Print, in exact form, the lines below from the one containing "255 231 308" through the one containing "408 771 479", and omit all others.

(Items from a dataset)
+ + +

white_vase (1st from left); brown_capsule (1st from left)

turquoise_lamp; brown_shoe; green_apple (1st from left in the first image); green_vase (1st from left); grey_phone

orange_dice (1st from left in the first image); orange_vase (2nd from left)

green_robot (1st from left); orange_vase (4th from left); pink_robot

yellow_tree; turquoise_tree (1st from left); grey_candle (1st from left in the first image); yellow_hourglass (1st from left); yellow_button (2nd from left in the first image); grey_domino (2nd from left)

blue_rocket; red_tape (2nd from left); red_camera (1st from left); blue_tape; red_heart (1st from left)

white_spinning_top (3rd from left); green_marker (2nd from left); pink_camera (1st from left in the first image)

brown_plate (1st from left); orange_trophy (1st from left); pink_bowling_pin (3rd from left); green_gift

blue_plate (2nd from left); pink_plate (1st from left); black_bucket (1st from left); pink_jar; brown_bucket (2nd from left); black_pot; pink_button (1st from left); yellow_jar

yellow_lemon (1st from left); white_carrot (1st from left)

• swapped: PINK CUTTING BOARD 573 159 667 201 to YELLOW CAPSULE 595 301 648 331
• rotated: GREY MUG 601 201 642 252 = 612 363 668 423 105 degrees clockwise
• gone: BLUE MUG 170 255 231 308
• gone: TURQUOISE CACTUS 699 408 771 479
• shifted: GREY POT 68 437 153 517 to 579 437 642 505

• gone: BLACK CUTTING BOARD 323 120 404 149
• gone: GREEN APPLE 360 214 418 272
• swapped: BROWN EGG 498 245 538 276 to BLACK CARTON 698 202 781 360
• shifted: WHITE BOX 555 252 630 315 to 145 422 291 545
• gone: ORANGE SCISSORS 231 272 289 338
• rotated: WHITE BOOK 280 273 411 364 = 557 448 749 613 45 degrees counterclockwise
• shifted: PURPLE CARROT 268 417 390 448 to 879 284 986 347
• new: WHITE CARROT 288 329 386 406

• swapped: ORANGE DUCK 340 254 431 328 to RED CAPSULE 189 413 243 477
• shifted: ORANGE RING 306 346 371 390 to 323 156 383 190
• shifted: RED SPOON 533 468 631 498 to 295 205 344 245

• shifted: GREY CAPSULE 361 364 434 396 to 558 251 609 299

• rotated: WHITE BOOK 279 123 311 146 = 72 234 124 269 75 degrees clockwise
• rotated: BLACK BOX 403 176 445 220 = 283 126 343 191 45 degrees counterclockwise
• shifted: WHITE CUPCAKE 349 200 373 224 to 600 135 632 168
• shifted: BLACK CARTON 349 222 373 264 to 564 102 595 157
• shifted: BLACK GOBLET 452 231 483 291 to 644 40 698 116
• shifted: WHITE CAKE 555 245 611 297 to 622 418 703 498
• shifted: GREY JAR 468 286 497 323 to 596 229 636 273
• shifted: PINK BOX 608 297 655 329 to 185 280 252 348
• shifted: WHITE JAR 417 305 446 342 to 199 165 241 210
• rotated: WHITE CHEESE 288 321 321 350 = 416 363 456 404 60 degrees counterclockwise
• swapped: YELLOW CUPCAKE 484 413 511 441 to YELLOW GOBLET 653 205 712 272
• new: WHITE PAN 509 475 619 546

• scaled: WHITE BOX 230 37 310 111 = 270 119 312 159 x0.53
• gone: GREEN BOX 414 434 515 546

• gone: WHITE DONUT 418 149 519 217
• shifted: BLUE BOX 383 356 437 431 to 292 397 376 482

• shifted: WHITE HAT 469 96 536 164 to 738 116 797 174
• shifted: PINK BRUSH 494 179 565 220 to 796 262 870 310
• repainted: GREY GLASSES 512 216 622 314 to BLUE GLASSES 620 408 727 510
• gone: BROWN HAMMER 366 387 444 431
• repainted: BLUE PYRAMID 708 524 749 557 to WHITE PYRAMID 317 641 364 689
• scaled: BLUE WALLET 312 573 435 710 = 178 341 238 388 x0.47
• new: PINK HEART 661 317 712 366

+ + +

→ **ANSWER SPACE**
• gone: BLUE MUG 170 255 231 308
• gone: TURQUOISE CACTUS 699 408 771 479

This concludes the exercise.